> _PROBLEM STATEMENT_
Restate word for word the line containing "brown slope E2:F4 level 1 top 2" and every following line in the material below, up to and including the last one.

> _INPUT DATA_
____

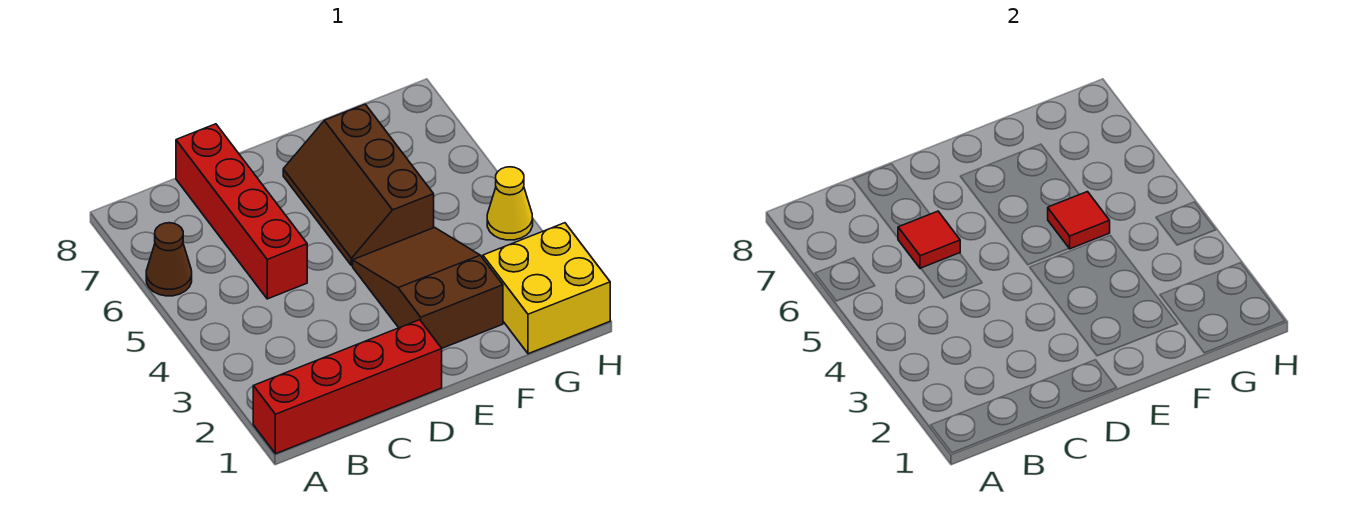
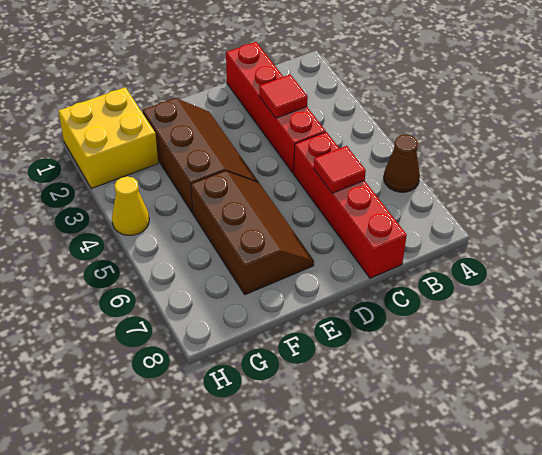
red brick A1:D1 level 1 -> red brick C1:C4 level 1
brown slope E2:F4 level 1 top 2 -> brown slope E2:F4 level 1 top F
red tile F5 level 2 -> red tile C3 level 2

____

> _ANSWER_
brown slope E2:F4 level 1 top 2 -> brown slope E2:F4 level 1 top F
red tile F5 level 2 -> red tile C3 level 2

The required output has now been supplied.